Task requirements ->
This exercise calls for copying every line below that holds the word "white".

• • • •

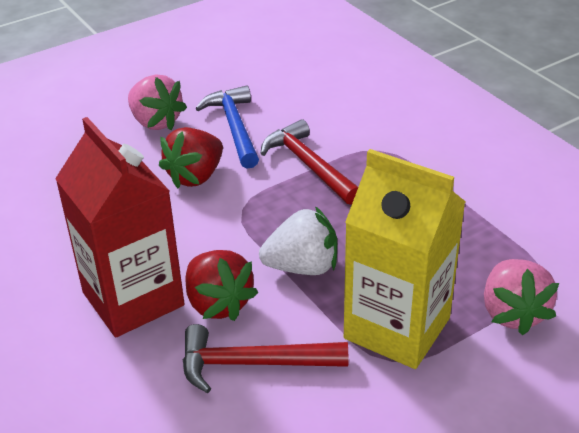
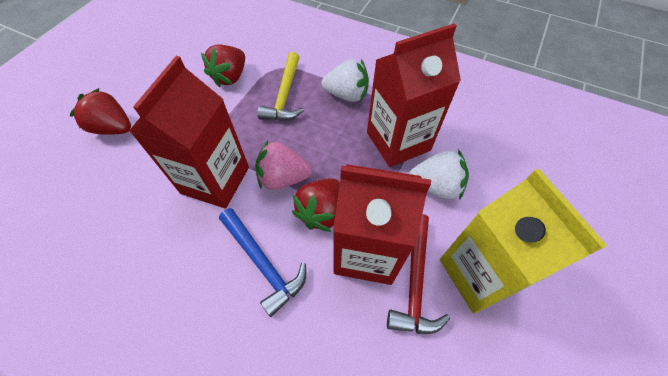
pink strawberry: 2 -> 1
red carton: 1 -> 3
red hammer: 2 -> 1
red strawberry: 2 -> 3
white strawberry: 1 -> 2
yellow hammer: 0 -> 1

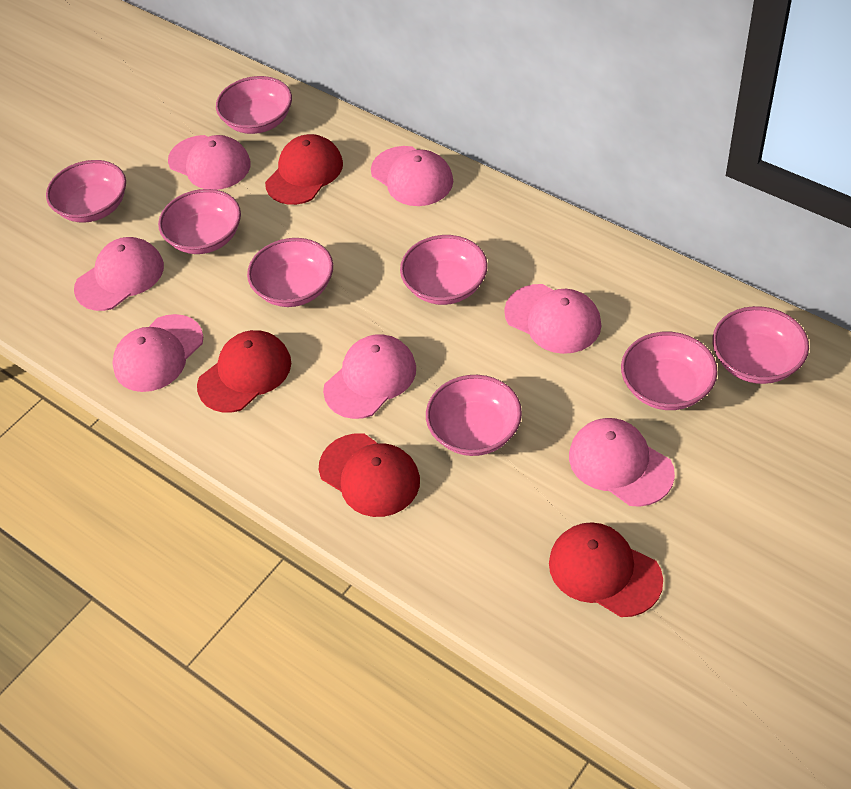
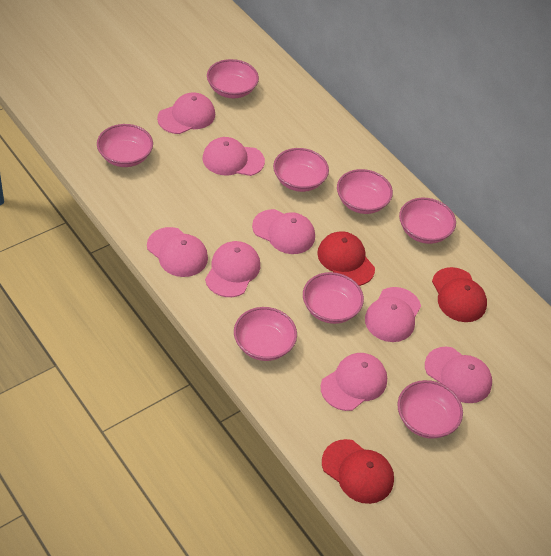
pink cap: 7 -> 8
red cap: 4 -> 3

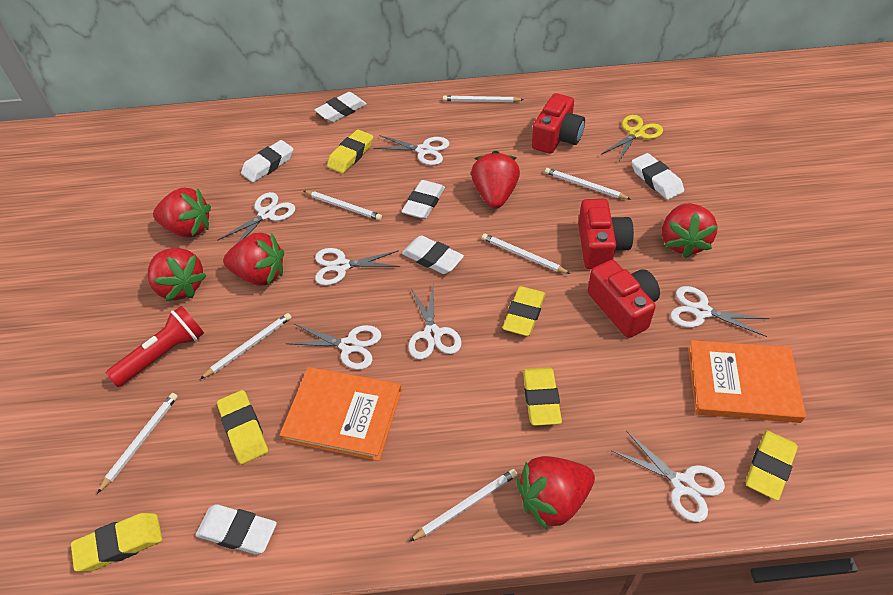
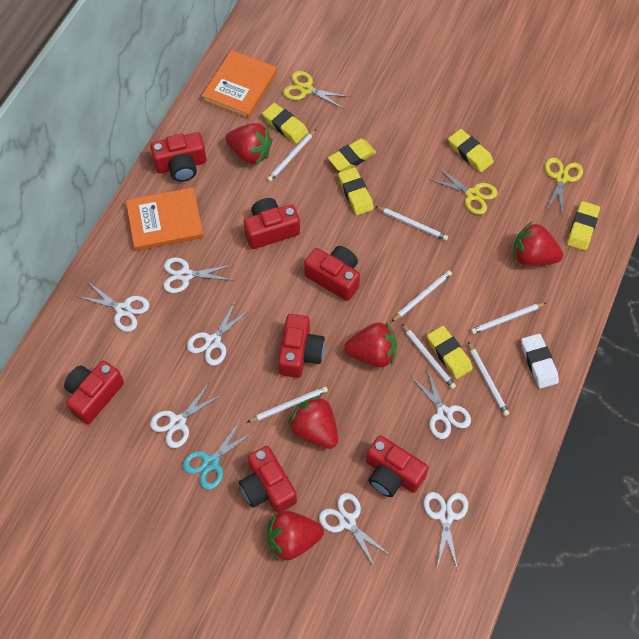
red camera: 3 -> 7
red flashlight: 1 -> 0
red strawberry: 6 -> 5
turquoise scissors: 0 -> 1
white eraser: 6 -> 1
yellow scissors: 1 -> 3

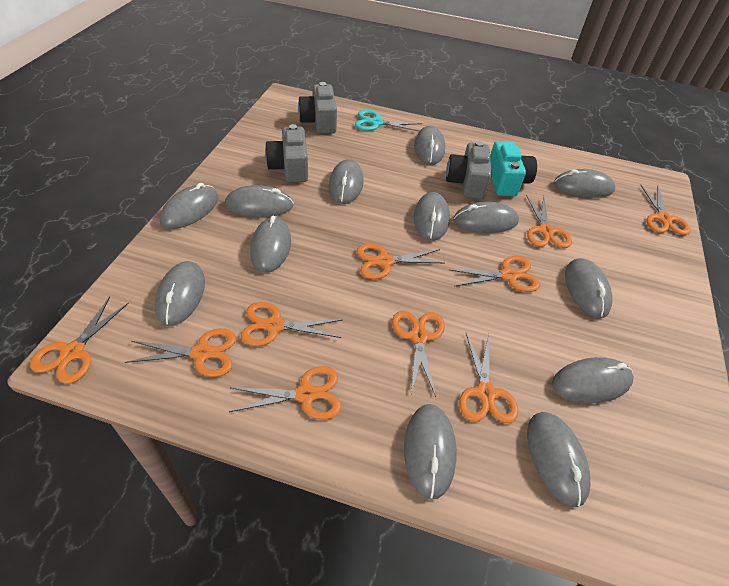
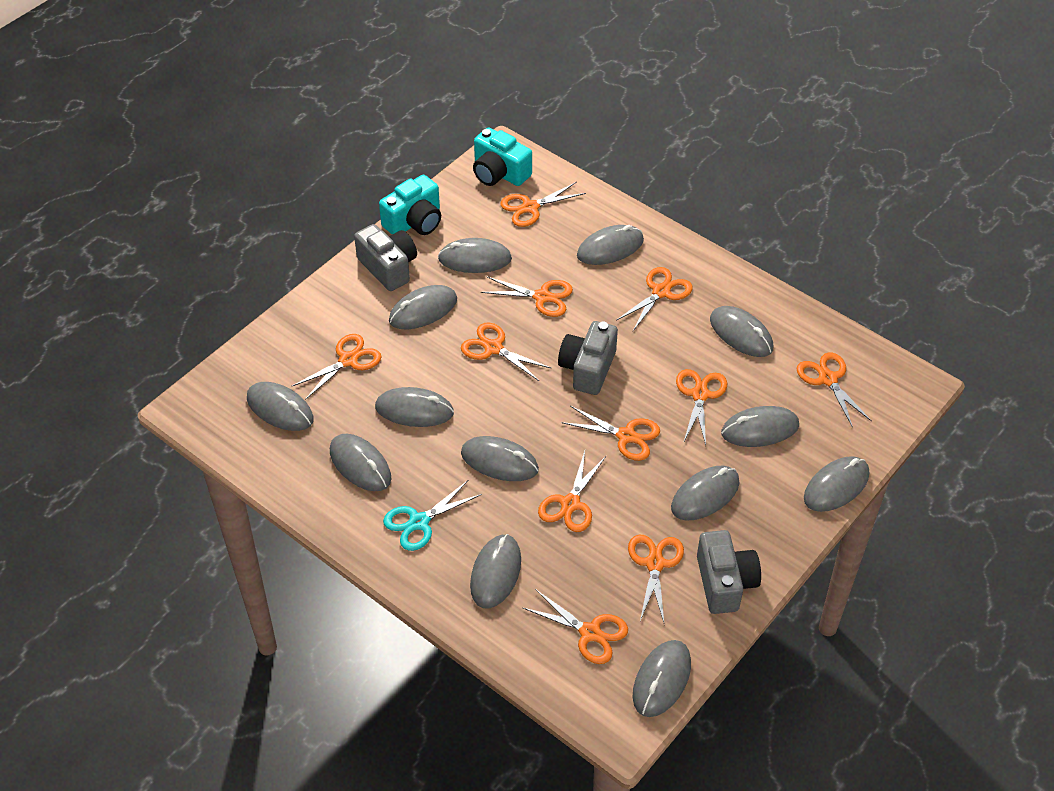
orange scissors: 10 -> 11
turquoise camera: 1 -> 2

• • • •

Completed exercise ->
white strawberry: 1 -> 2
white eraser: 6 -> 1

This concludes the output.